[EXTRACTED DATA]

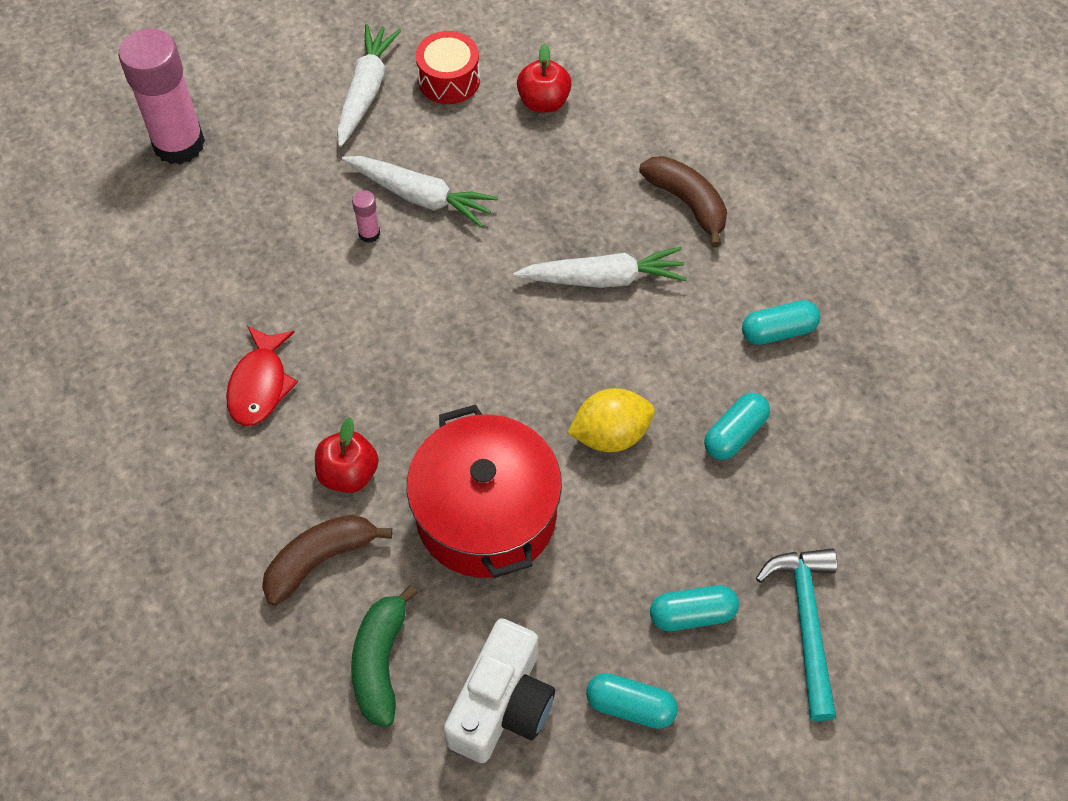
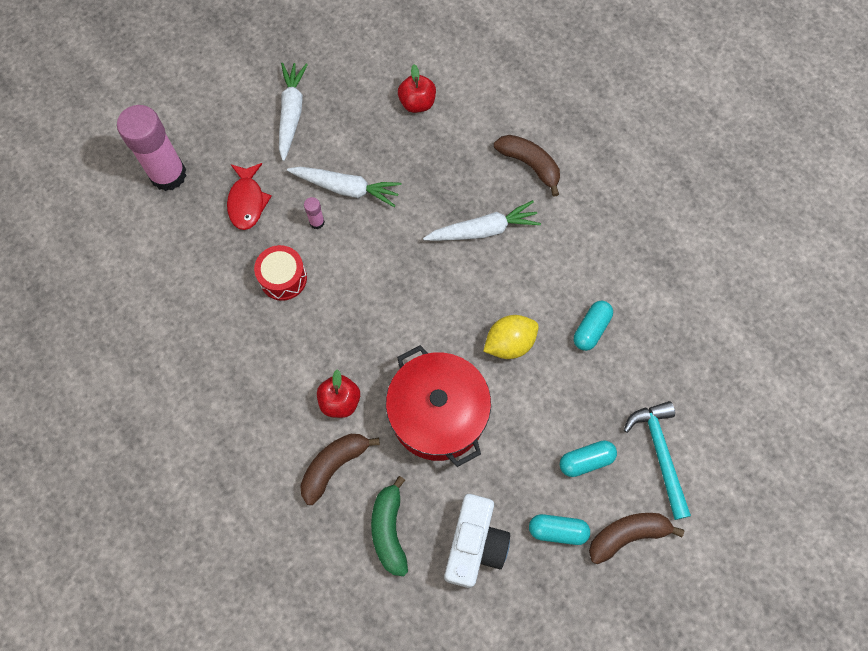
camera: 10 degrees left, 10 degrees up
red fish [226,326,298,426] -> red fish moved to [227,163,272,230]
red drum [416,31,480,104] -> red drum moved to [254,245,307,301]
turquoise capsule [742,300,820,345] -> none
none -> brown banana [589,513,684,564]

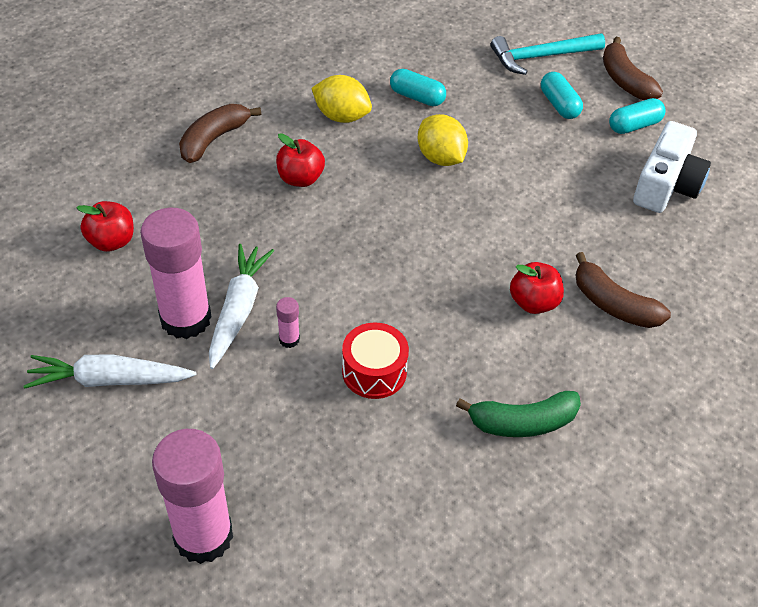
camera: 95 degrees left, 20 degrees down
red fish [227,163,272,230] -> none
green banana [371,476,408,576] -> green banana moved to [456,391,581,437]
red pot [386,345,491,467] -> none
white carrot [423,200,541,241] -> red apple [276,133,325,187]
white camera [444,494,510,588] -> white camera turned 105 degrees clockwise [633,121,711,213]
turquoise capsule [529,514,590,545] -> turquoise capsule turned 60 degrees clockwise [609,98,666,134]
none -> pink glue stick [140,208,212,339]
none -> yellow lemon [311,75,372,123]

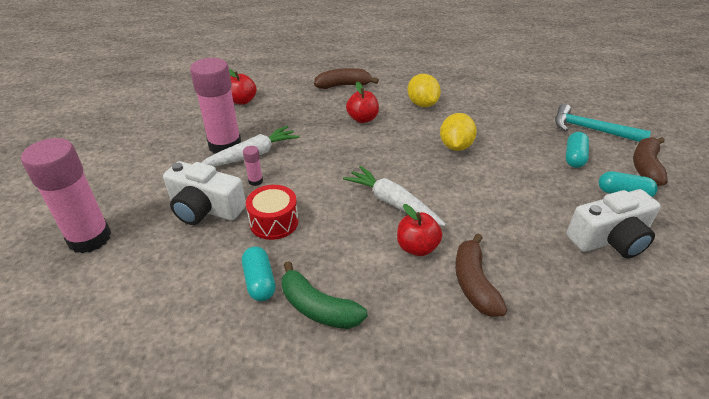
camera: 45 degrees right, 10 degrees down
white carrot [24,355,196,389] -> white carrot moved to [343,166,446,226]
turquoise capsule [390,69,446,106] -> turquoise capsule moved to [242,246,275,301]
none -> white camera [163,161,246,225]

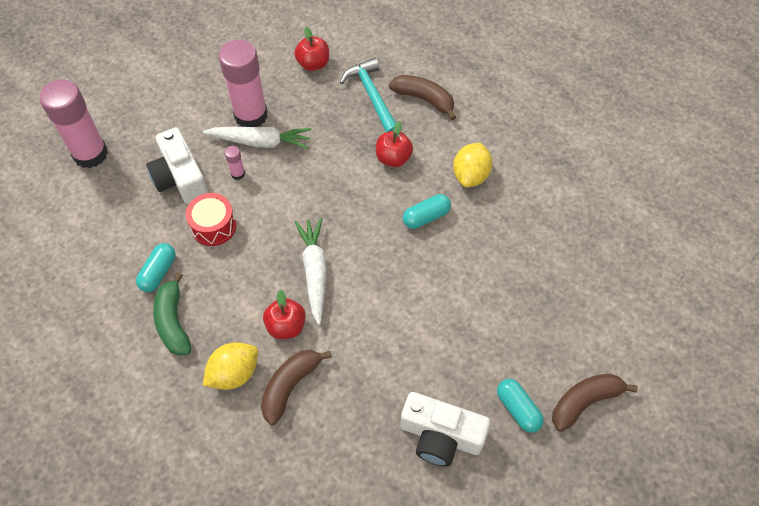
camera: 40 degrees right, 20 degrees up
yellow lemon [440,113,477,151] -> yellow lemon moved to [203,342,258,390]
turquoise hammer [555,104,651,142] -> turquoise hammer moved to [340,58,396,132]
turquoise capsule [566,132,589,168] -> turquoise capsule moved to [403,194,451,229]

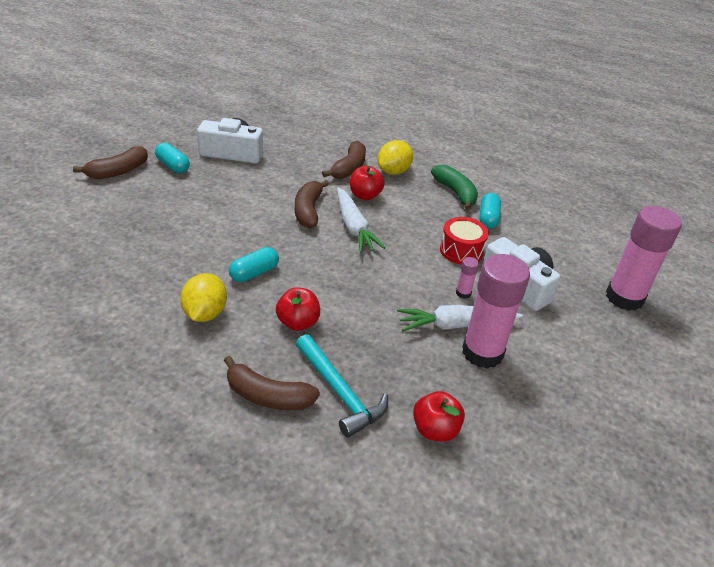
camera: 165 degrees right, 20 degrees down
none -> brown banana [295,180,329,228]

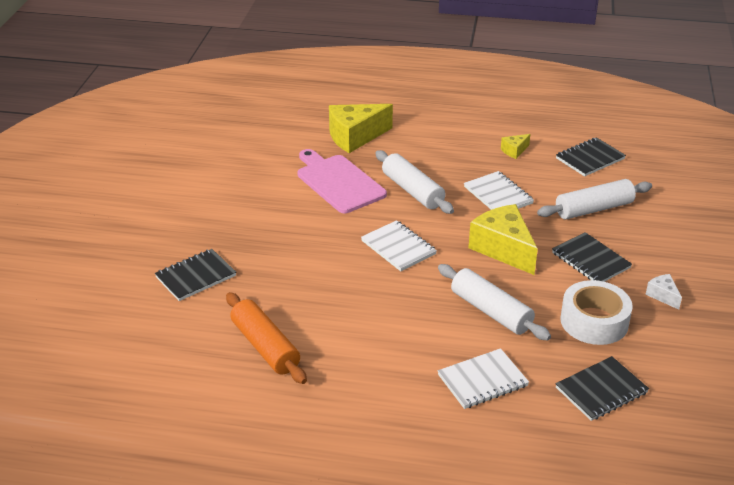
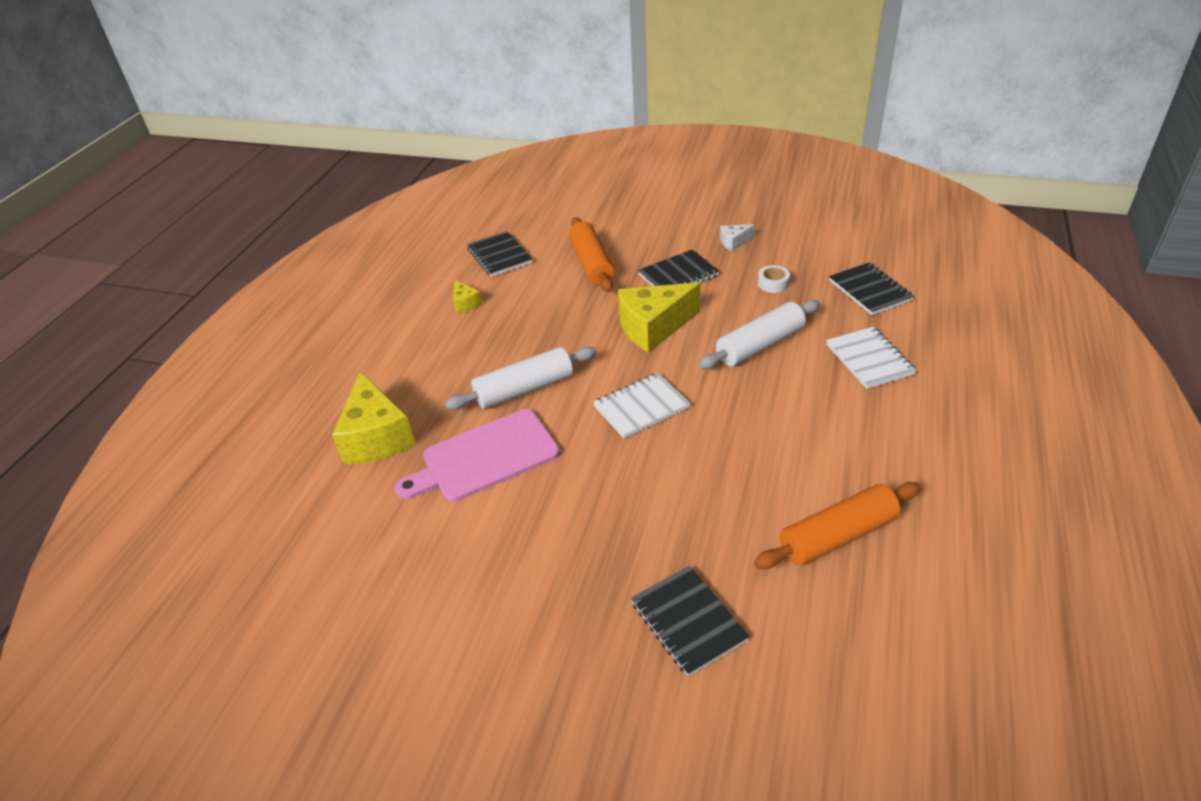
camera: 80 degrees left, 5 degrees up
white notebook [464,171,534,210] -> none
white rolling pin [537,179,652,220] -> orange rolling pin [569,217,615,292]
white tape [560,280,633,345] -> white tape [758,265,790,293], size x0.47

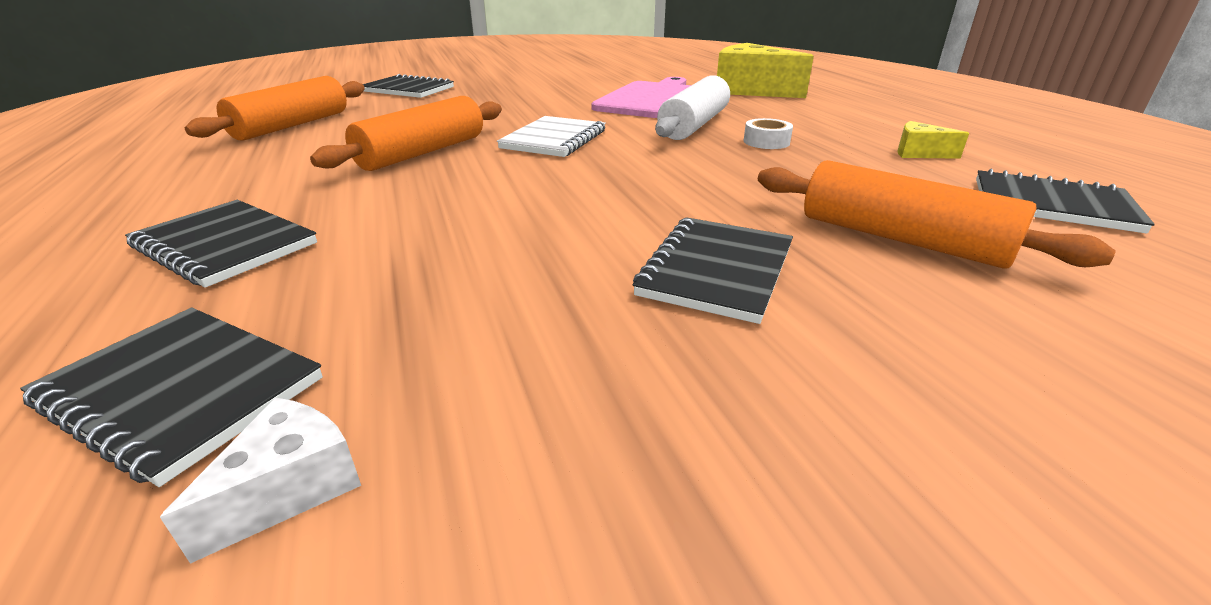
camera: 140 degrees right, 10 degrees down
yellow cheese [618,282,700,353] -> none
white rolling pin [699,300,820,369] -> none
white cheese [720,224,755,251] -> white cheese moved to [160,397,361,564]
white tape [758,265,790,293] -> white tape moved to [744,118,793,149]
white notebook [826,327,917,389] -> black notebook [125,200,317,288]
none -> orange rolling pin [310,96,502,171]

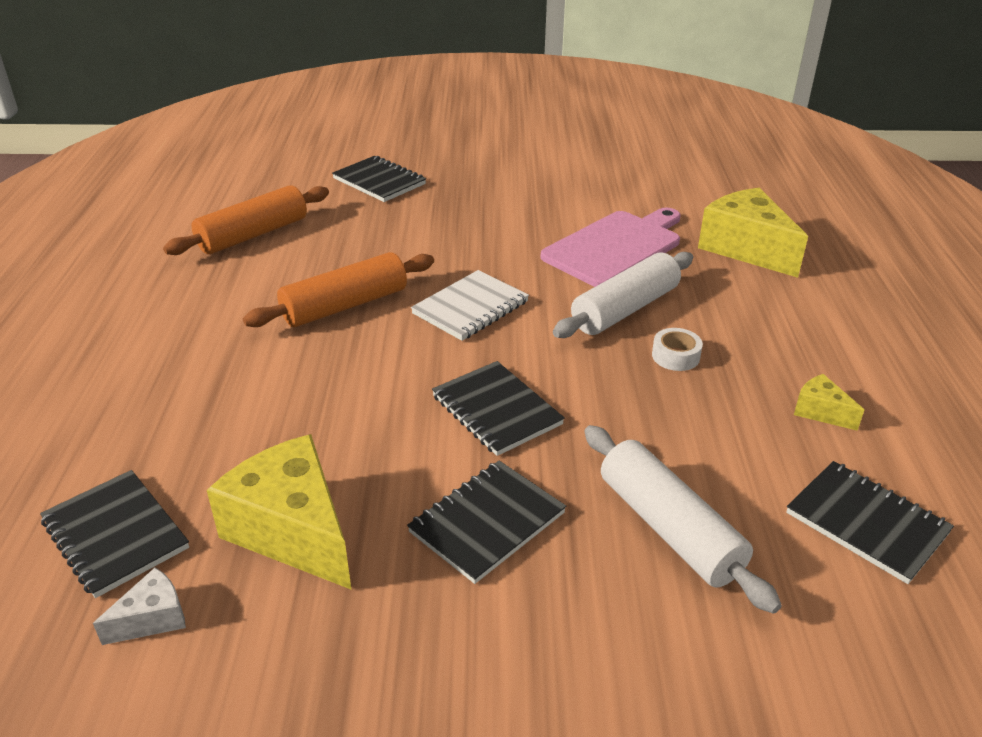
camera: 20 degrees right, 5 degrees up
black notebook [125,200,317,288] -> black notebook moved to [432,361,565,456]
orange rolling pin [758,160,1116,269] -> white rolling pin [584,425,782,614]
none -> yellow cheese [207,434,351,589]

[/EXTRACTED DATA]

Starting at the first line of the data, set down each line exactly until you have copied the line with "camera: 165 degrees right, 20 degrees down", but leave the pictures out.

### [SOLVED PROBLEM]
camera: 10 degrees left, 10 degrees up
red fish [226,326,298,426] -> red fish moved to [227,163,272,230]
red drum [416,31,480,104] -> red drum moved to [254,245,307,301]
turquoise capsule [742,300,820,345] -> none
none -> brown banana [589,513,684,564]

camera: 95 degrees left, 20 degrees down
red fish [227,163,272,230] -> none
green banana [371,476,408,576] -> green banana moved to [456,391,581,437]
red pot [386,345,491,467] -> none
white carrot [423,200,541,241] -> red apple [276,133,325,187]
white camera [444,494,510,588] -> white camera turned 105 degrees clockwise [633,121,711,213]
turquoise capsule [529,514,590,545] -> turquoise capsule turned 60 degrees clockwise [609,98,666,134]
none -> pink glue stick [140,208,212,339]
none -> yellow lemon [311,75,372,123]

camera: 45 degrees right, 10 degrees down
white carrot [24,355,196,389] -> white carrot moved to [343,166,446,226]
turquoise capsule [390,69,446,106] -> turquoise capsule moved to [242,246,275,301]
none -> white camera [163,161,246,225]

camera: 40 degrees right, 20 degrees up
yellow lemon [440,113,477,151] -> yellow lemon moved to [203,342,258,390]
turquoise hammer [555,104,651,142] -> turquoise hammer moved to [340,58,396,132]
turquoise capsule [566,132,589,168] -> turquoise capsule moved to [403,194,451,229]

camera: 165 degrees right, 20 degrees down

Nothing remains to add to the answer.